INFORMATION SUPPLIED »

[Start of section]

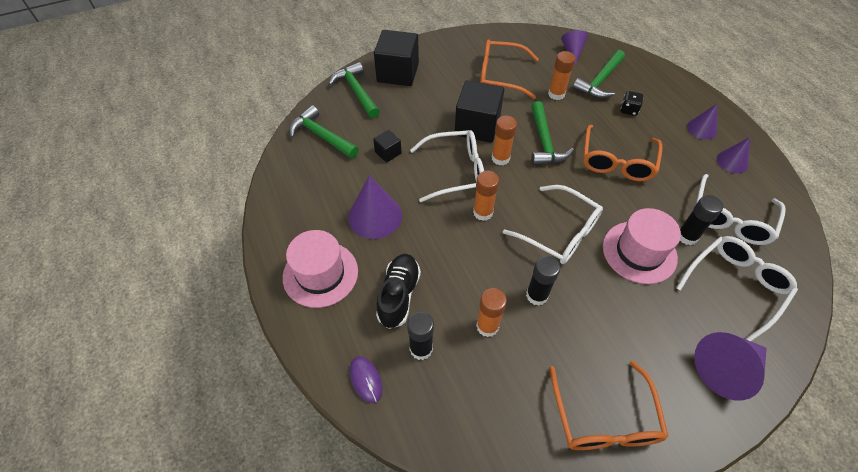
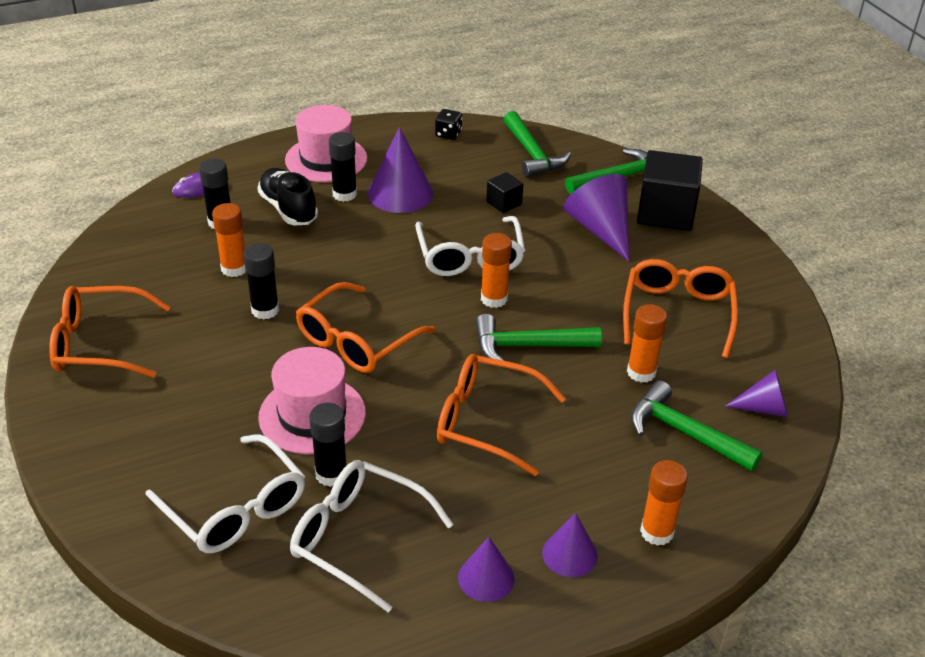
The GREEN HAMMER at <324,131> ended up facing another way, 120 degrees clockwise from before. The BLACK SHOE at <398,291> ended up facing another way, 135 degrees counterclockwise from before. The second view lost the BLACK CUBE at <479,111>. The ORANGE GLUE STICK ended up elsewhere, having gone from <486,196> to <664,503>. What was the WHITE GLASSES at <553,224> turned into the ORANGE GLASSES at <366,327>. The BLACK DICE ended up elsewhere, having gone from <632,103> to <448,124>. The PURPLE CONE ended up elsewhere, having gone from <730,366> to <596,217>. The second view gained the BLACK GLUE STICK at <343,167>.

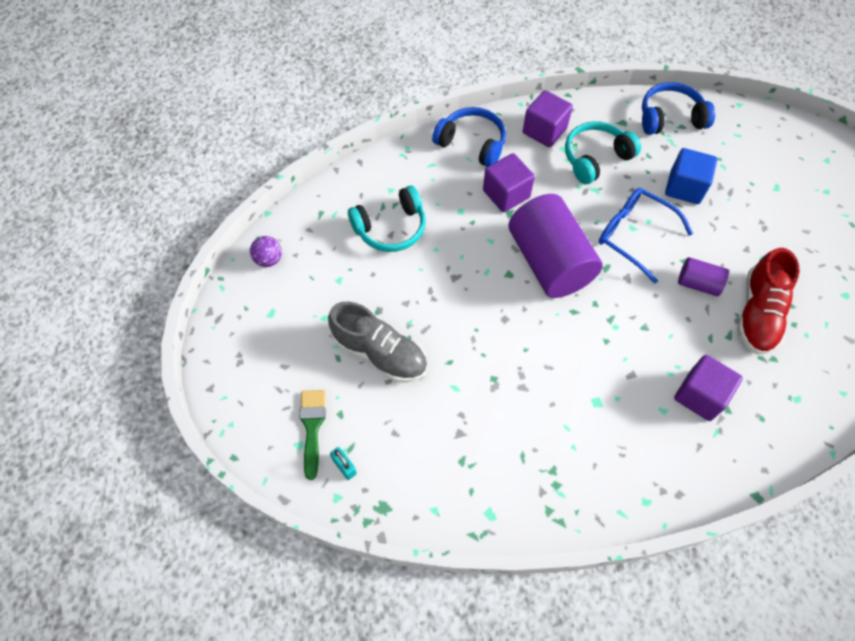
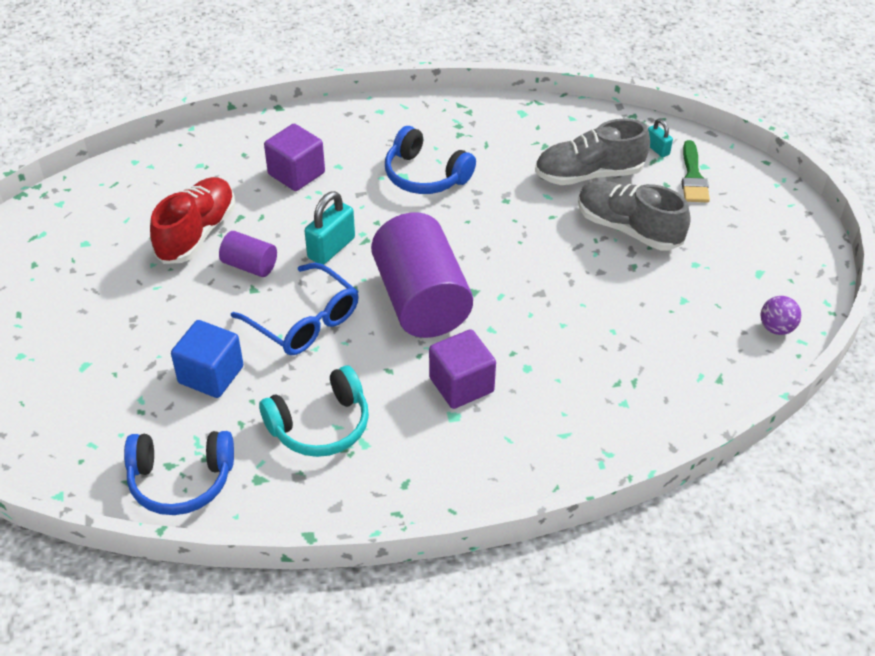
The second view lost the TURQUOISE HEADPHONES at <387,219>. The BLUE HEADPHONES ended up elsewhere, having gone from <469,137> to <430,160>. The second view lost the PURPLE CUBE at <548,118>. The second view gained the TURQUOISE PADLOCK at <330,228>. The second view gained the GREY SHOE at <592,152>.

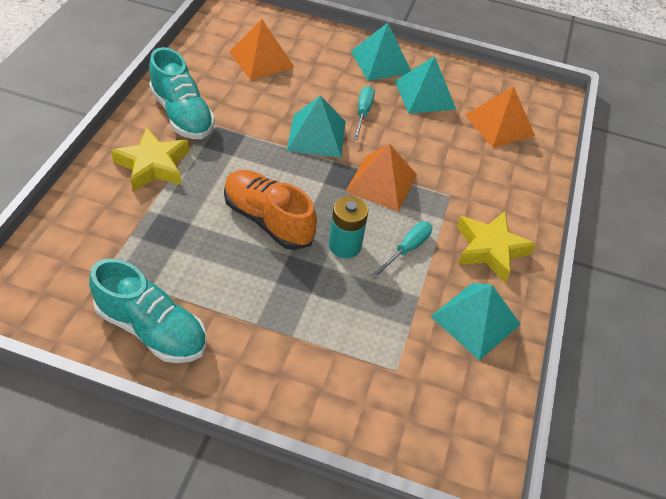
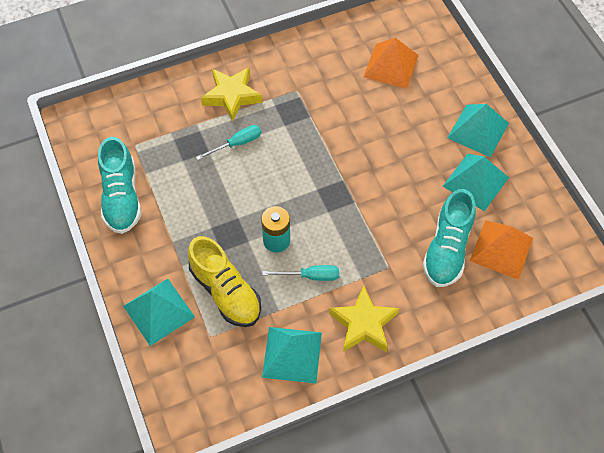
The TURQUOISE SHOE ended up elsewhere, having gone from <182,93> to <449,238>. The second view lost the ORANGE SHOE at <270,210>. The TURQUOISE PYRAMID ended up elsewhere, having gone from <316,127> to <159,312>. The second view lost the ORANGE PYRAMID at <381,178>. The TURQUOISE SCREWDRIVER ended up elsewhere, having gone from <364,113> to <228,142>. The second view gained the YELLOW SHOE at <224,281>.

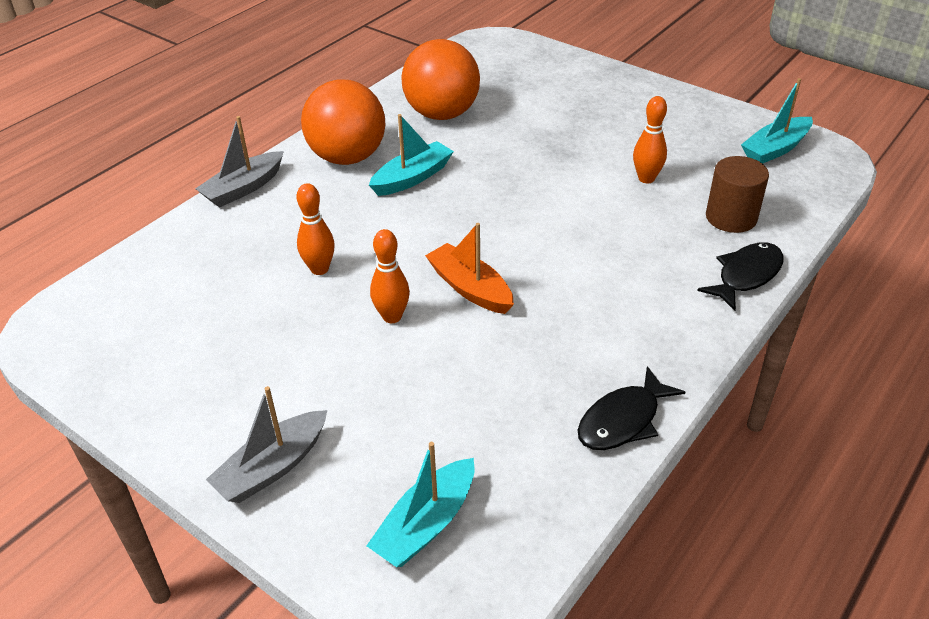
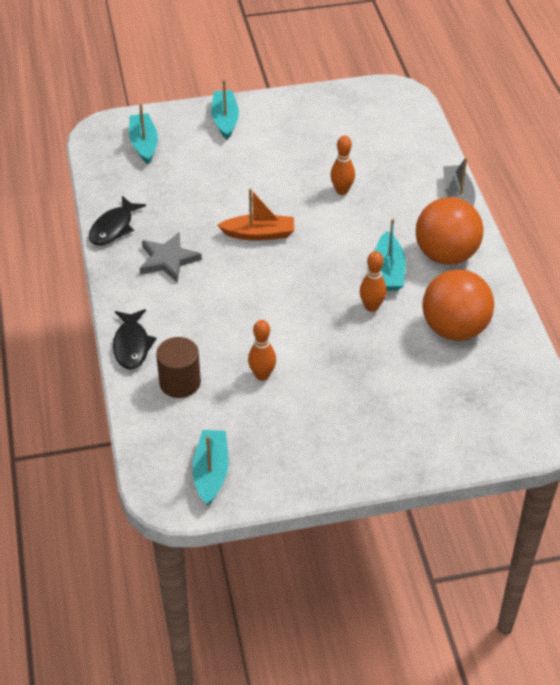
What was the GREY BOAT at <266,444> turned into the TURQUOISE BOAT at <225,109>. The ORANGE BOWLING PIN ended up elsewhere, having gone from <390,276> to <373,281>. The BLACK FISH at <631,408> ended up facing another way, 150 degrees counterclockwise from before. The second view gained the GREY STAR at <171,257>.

[End of section]

Only the lines from the top of the data through the line with "The second view lost the TURQUOISE" should be quoted, exactly and with both ends kept; skip the pictures.

The GREEN HAMMER at <324,131> ended up facing another way, 120 degrees clockwise from before. The BLACK SHOE at <398,291> ended up facing another way, 135 degrees counterclockwise from before. The second view lost the BLACK CUBE at <479,111>. The ORANGE GLUE STICK ended up elsewhere, having gone from <486,196> to <664,503>. What was the WHITE GLASSES at <553,224> turned into the ORANGE GLASSES at <366,327>. The BLACK DICE ended up elsewhere, having gone from <632,103> to <448,124>. The PURPLE CONE ended up elsewhere, having gone from <730,366> to <596,217>. The second view gained the BLACK GLUE STICK at <343,167>.

The second view lost the TURQUOISE HEADPHONES at <387,219>. The BLUE HEADPHONES ended up elsewhere, having gone from <469,137> to <430,160>. The second view lost the PURPLE CUBE at <548,118>. The second view gained the TURQUOISE PADLOCK at <330,228>. The second view gained the GREY SHOE at <592,152>.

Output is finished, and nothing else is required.